Task requirements:
With pictures left out, output exactly the lines from the line holding "shifted | blue" through the end of the data, both included.

Material for this task:
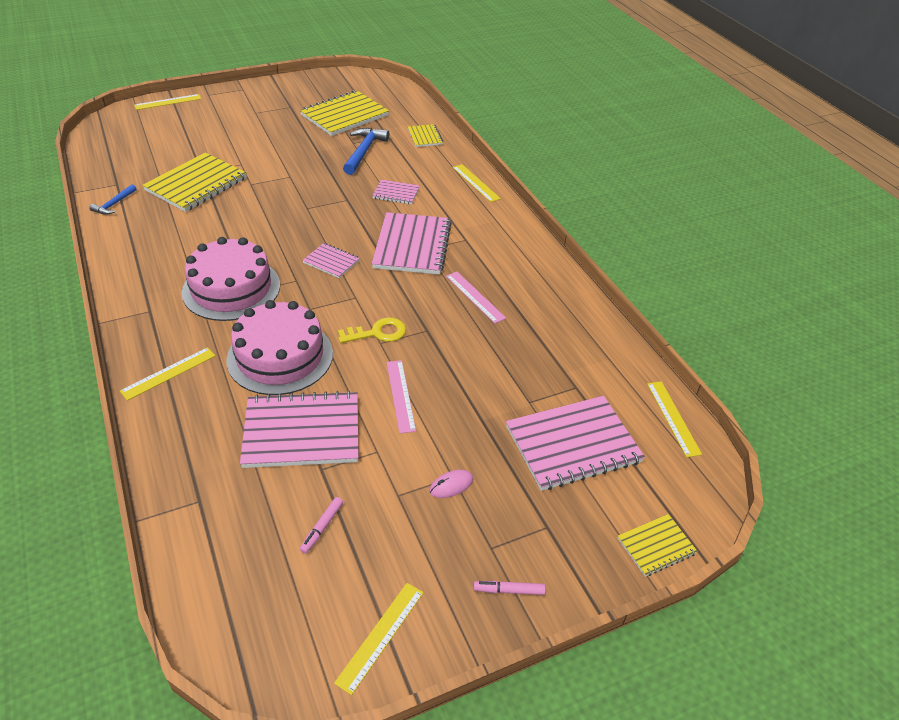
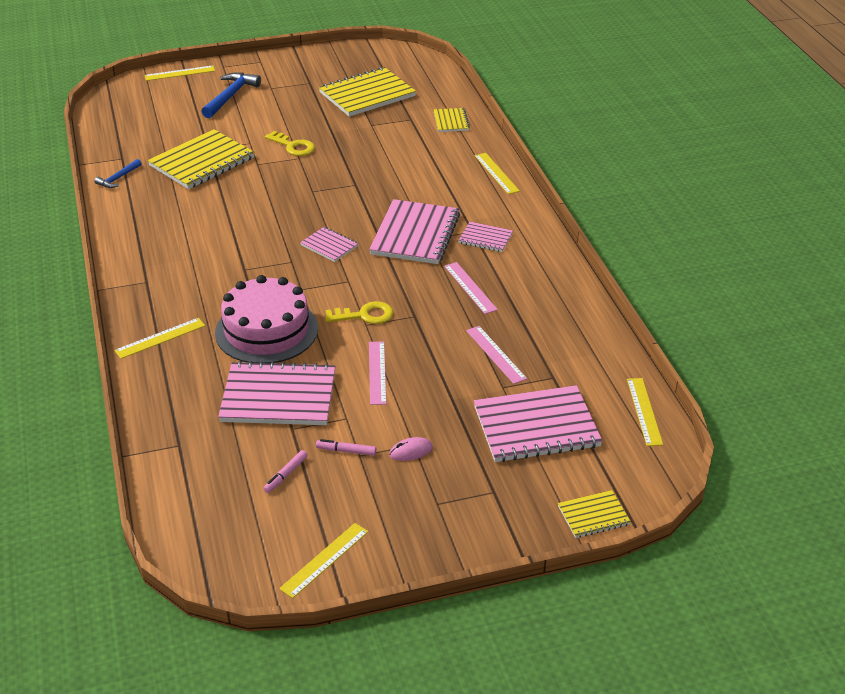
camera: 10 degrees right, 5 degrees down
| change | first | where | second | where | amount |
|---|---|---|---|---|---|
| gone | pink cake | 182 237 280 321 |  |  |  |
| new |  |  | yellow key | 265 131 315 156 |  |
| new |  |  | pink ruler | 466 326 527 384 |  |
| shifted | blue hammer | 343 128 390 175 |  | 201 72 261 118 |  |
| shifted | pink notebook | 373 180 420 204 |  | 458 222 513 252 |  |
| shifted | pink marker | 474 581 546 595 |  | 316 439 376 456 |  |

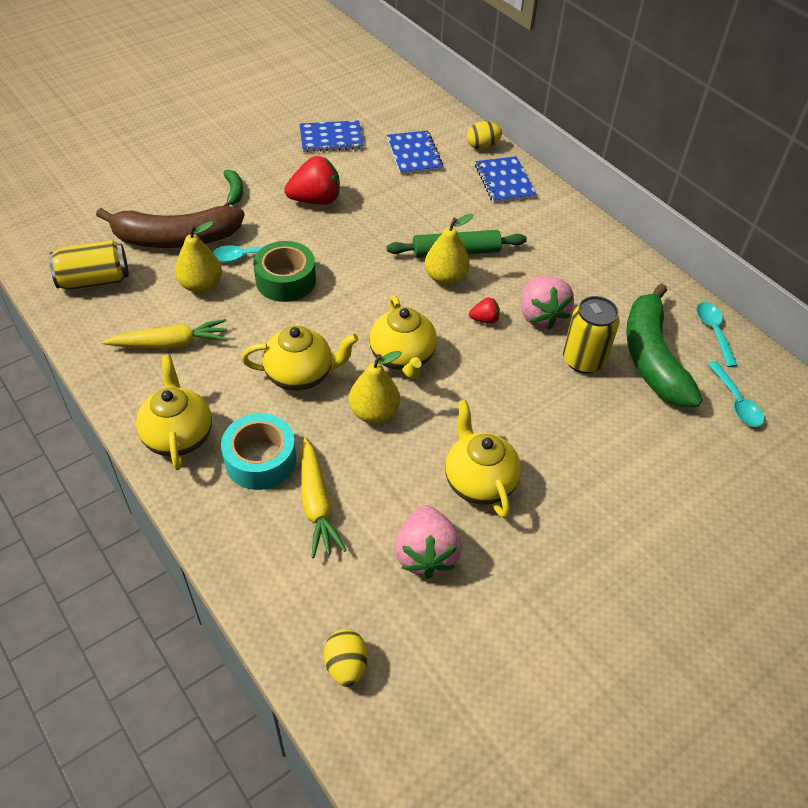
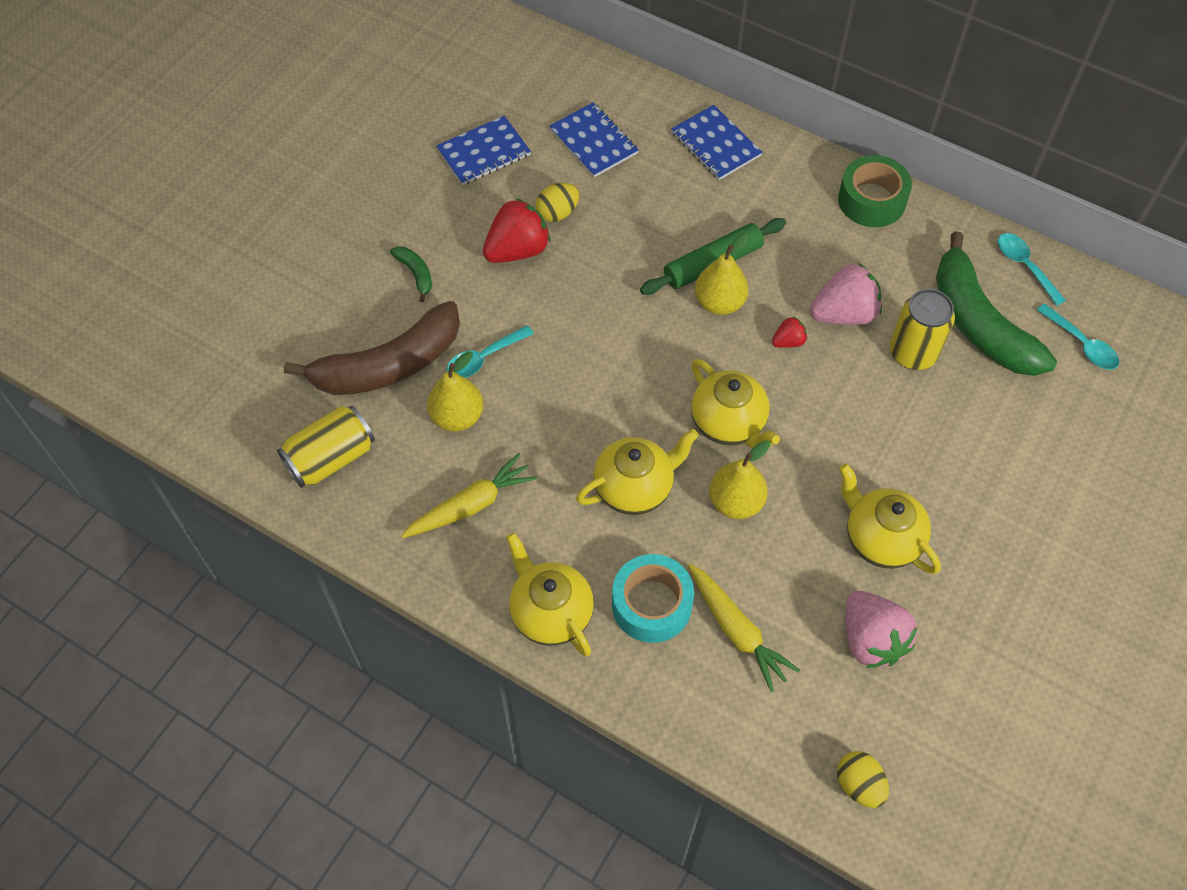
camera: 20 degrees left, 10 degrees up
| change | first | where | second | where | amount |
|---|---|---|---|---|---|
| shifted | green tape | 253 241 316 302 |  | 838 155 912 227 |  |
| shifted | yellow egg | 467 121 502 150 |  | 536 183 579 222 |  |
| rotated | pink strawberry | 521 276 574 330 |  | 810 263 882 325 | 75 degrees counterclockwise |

Output of the exercise:
| shifted | blue hammer | 343 128 390 175 |  | 201 72 261 118 |  |
| shifted | pink notebook | 373 180 420 204 |  | 458 222 513 252 |  |
| shifted | pink marker | 474 581 546 595 |  | 316 439 376 456 |  |

camera: 20 degrees left, 10 degrees up
| change | first | where | second | where | amount |
|---|---|---|---|---|---|
| shifted | green tape | 253 241 316 302 |  | 838 155 912 227 |  |
| shifted | yellow egg | 467 121 502 150 |  | 536 183 579 222 |  |
| rotated | pink strawberry | 521 276 574 330 |  | 810 263 882 325 | 75 degrees counterclockwise |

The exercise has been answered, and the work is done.